### Study material
== Segment start ==
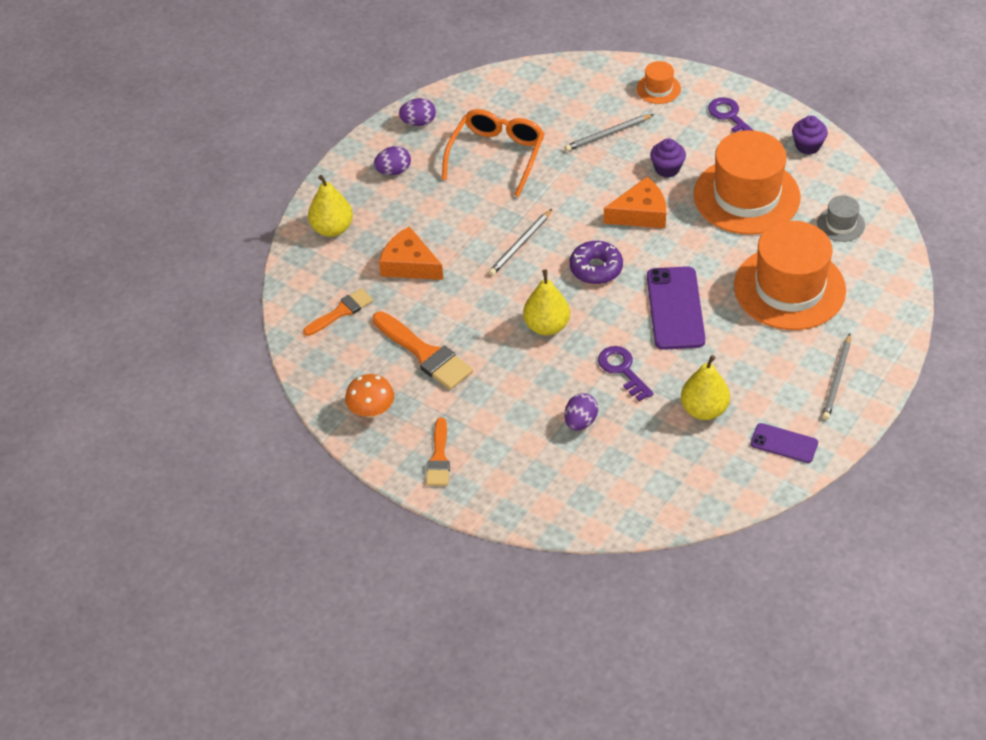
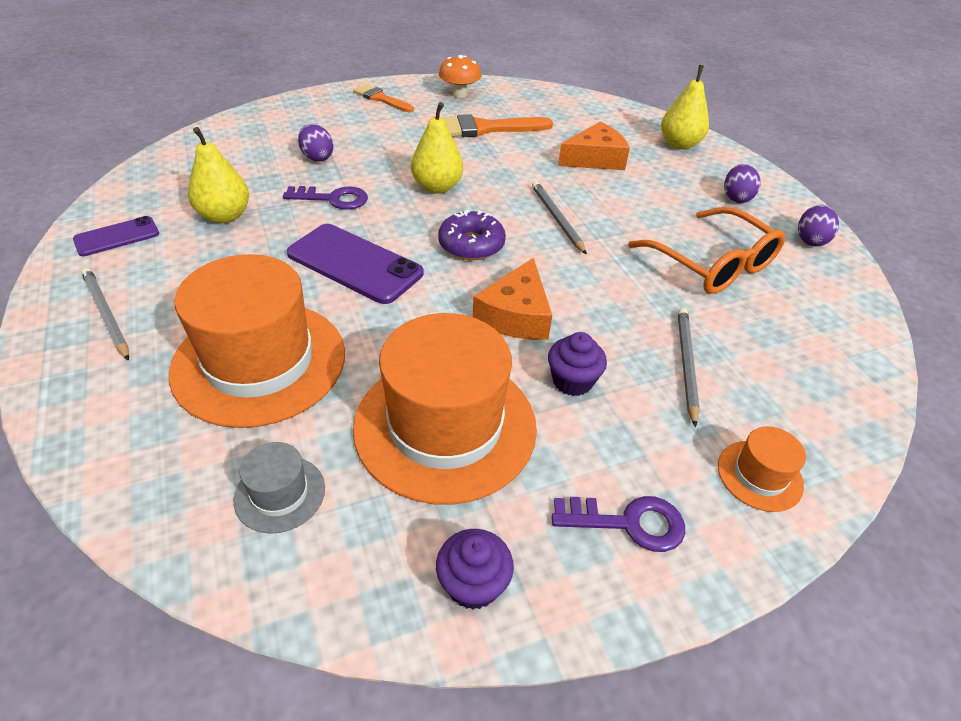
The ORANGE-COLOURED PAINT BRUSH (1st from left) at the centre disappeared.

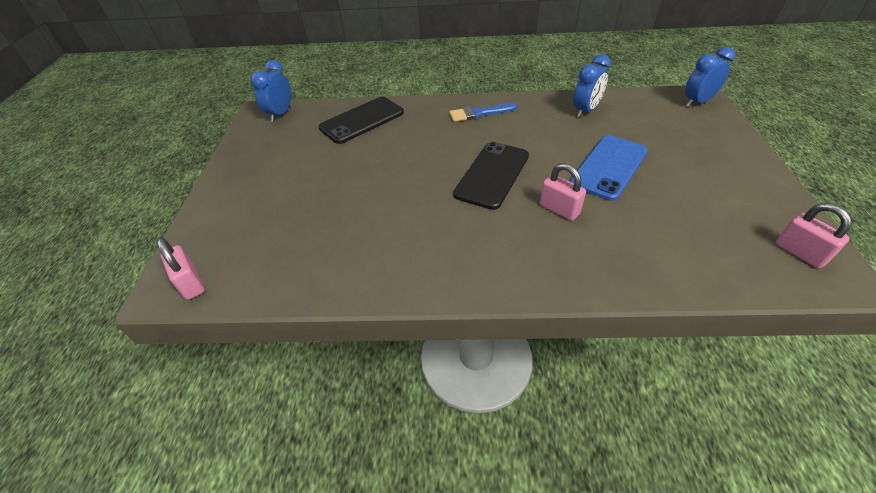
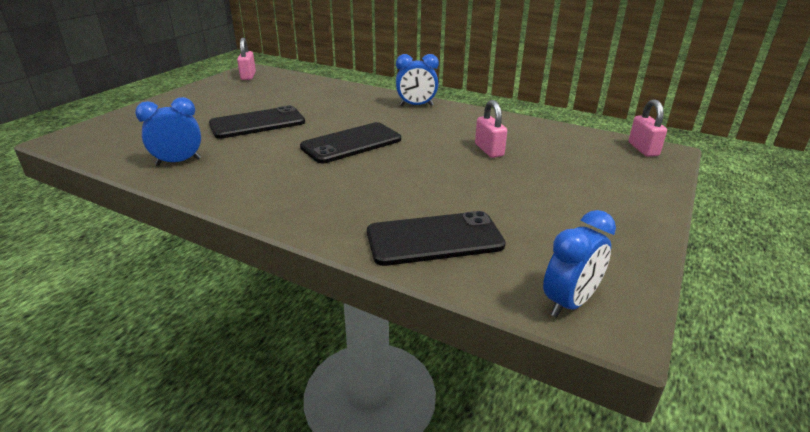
The BLUE PAINT BRUSH at the top centre disappeared.
The ROSY LOCK (2nd from left) moved from the centre to the top centre.
The BLUE SMARTPHONE at the middle right became the JET-BLACK SMARTPHONE (1st from left) at the top left.
The BLUE BEDSIDE CLOCK (3rd from left in the first image) moved from the top right to the top centre.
== Segment end ==
The expected answer is an unaltered copy of the listing, images removed.

The ORANGE-COLOURED PAINT BRUSH (1st from left) at the centre disappeared.

The BLUE PAINT BRUSH at the top centre disappeared.
The ROSY LOCK (2nd from left) moved from the centre to the top centre.
The BLUE SMARTPHONE at the middle right became the JET-BLACK SMARTPHONE (1st from left) at the top left.
The BLUE BEDSIDE CLOCK (3rd from left in the first image) moved from the top right to the top centre.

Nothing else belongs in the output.